=== Begin Enclosure ===
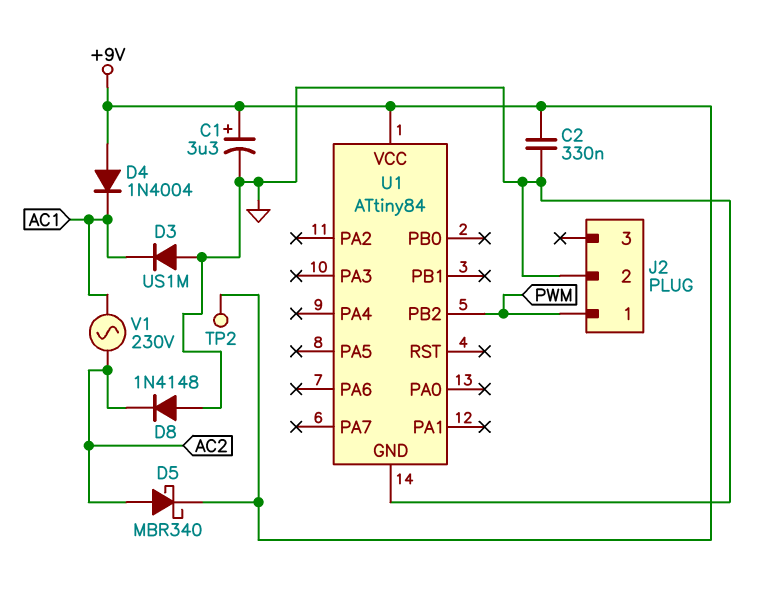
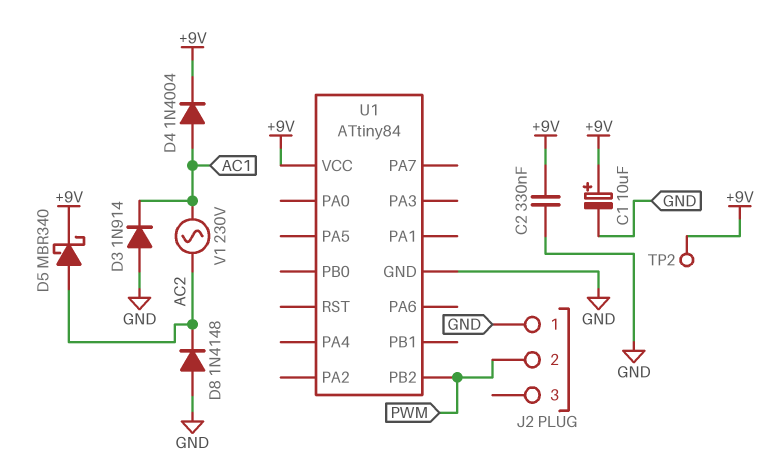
C1: 3.3uF (plus +9V, minus GND) -> 10uF (plus +9V, minus GND)
D3: diode US1M (A GND, K AC1) -> diode 1N914 (A GND, K AC1)
D4: diode 1N4004 (A +9V, K AC1) -> diode 1N4004 (A AC1, K +9V)
J2 pin 1: PWM -> GND
J2 pin 2: GND -> PWM

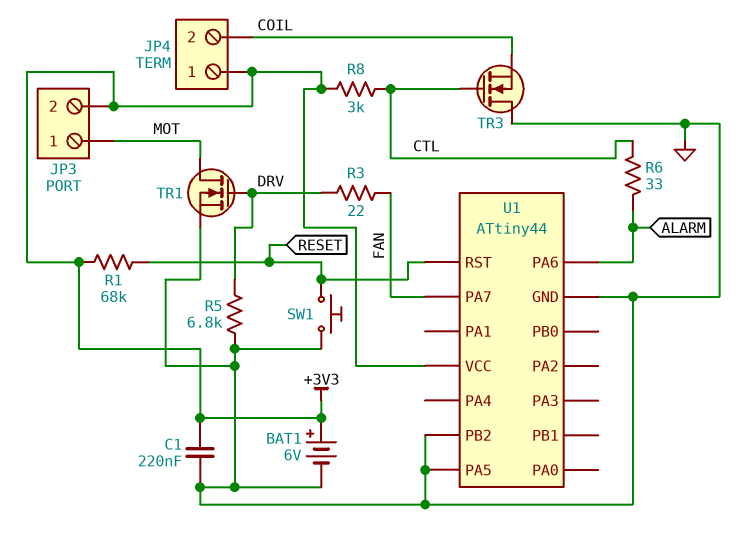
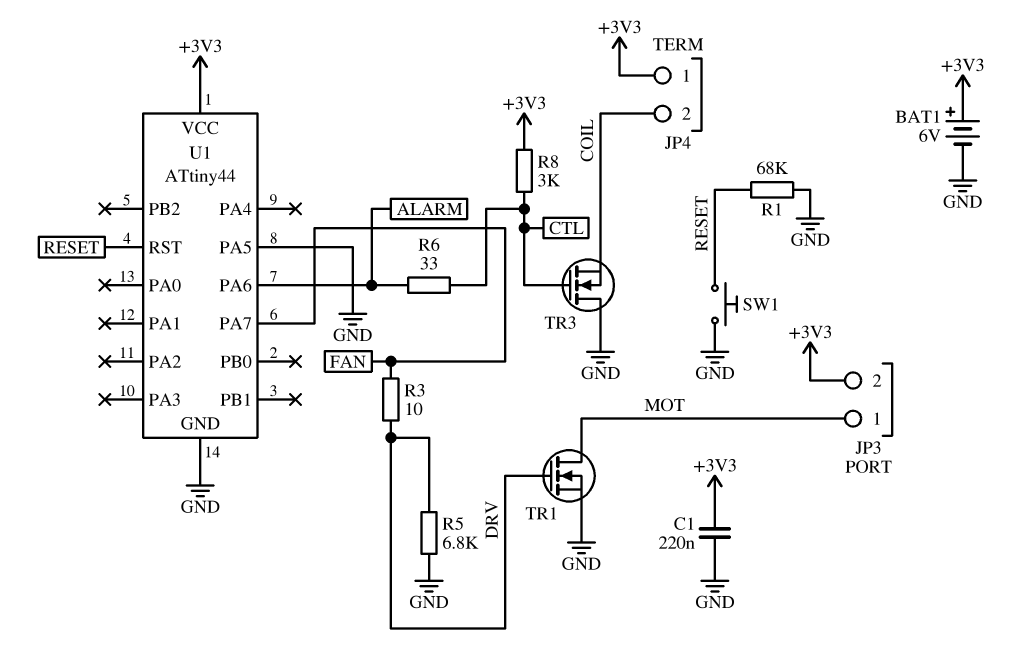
R1: 68k (+3V3, RESET) -> 68k (GND, RESET)
R3: 22 (DRV, FAN) -> 10 (DRV, FAN)
U1 pin PB2: GND -> none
=== End Enclosure ===
**WHAT THE TASK ASKS:** Return the lines of the data above in full and exactly, with no pictures.

**SOLUTION TO THIS PROBLEM:**
C1: 3.3uF (plus +9V, minus GND) -> 10uF (plus +9V, minus GND)
D3: diode US1M (A GND, K AC1) -> diode 1N914 (A GND, K AC1)
D4: diode 1N4004 (A +9V, K AC1) -> diode 1N4004 (A AC1, K +9V)
J2 pin 1: PWM -> GND
J2 pin 2: GND -> PWM

R1: 68k (+3V3, RESET) -> 68k (GND, RESET)
R3: 22 (DRV, FAN) -> 10 (DRV, FAN)
U1 pin PB2: GND -> none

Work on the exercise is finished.